ABOUT THIS TASK. Return all the entries exactly, keeping pictures out.
Top of SUPPLIED INFORMATION
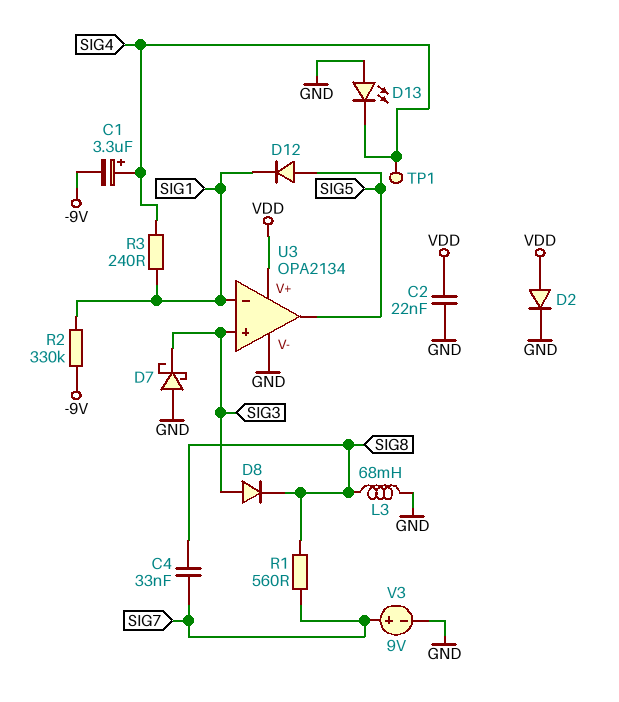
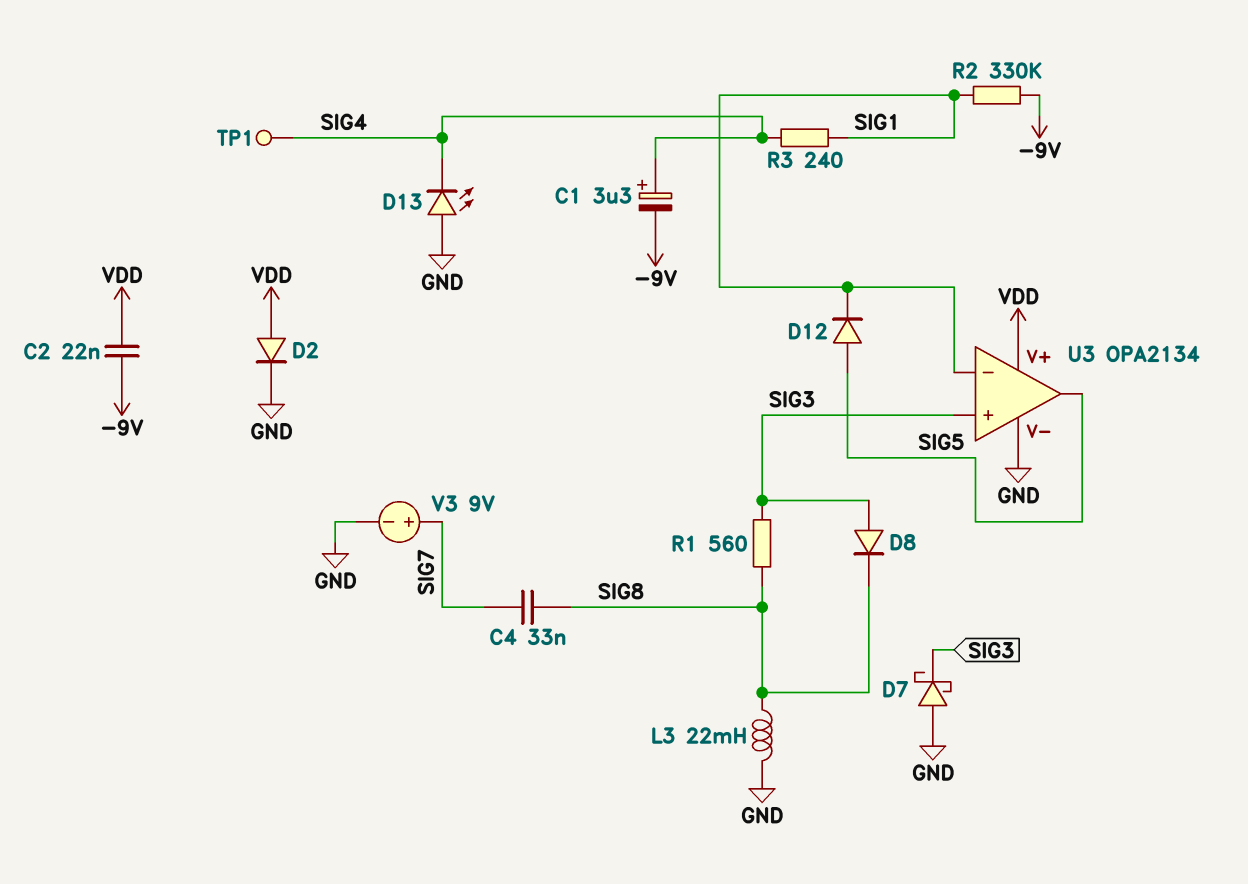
C2: 22nF (GND, VDD) -> 22nF (-9V, VDD)
L3: 68mH (GND, SIG8) -> 22mH (GND, SIG8)
R1: 560 (SIG7, SIG8) -> 560 (SIG3, SIG8)

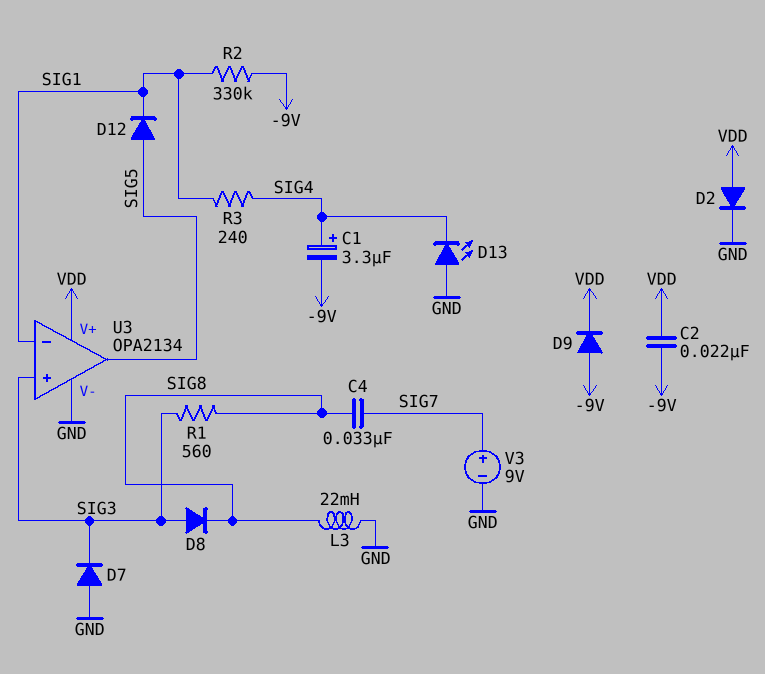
D7: schottky (A GND, K SIG3) -> diode (A GND, K SIG3)
D9: none -> diode (A -9V, K VDD)
TP1: test point (SIG4) -> none

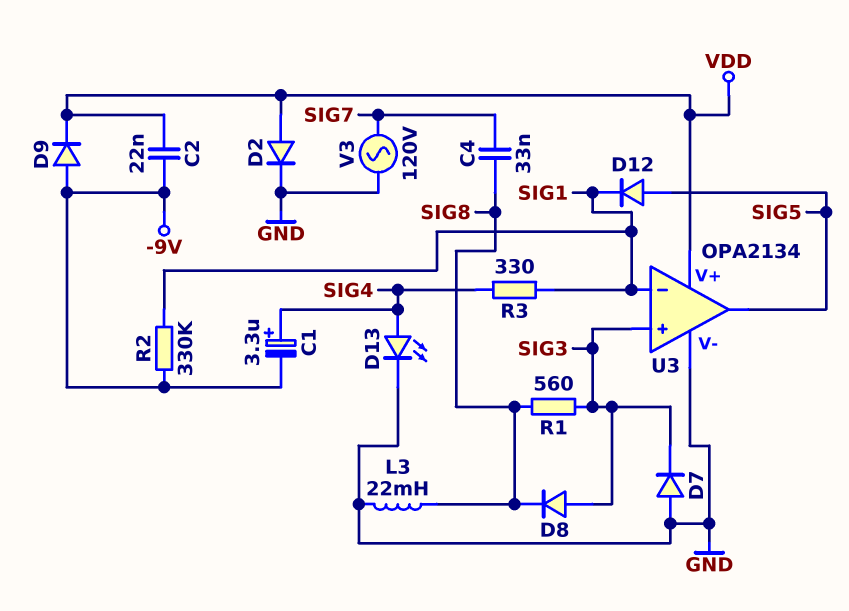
D13: LED (A GND, K SIG4) -> LED (A SIG4, K GND)
R3: 240 (SIG1, SIG4) -> 330 (SIG1, SIG4)
V3: 9V (plus SIG7, minus GND) -> AC 120V (GND, SIG7)

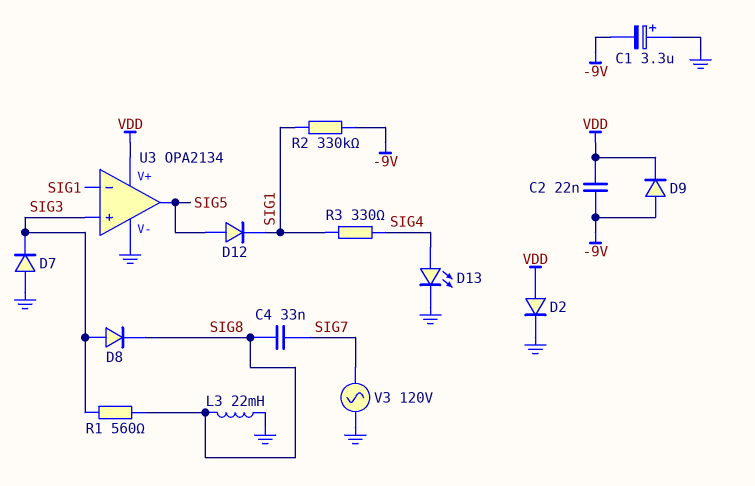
C1: 3.3uF (plus SIG4, minus -9V) -> 3.3uF (plus GND, minus -9V)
Bottom of SUPPLIED INFORMATION
WRITTEN RESPONSE.
C2: 22nF (GND, VDD) -> 22nF (-9V, VDD)
L3: 68mH (GND, SIG8) -> 22mH (GND, SIG8)
R1: 560 (SIG7, SIG8) -> 560 (SIG3, SIG8)

D7: schottky (A GND, K SIG3) -> diode (A GND, K SIG3)
D9: none -> diode (A -9V, K VDD)
TP1: test point (SIG4) -> none

D13: LED (A GND, K SIG4) -> LED (A SIG4, K GND)
R3: 240 (SIG1, SIG4) -> 330 (SIG1, SIG4)
V3: 9V (plus SIG7, minus GND) -> AC 120V (GND, SIG7)

C1: 3.3uF (plus SIG4, minus -9V) -> 3.3uF (plus GND, minus -9V)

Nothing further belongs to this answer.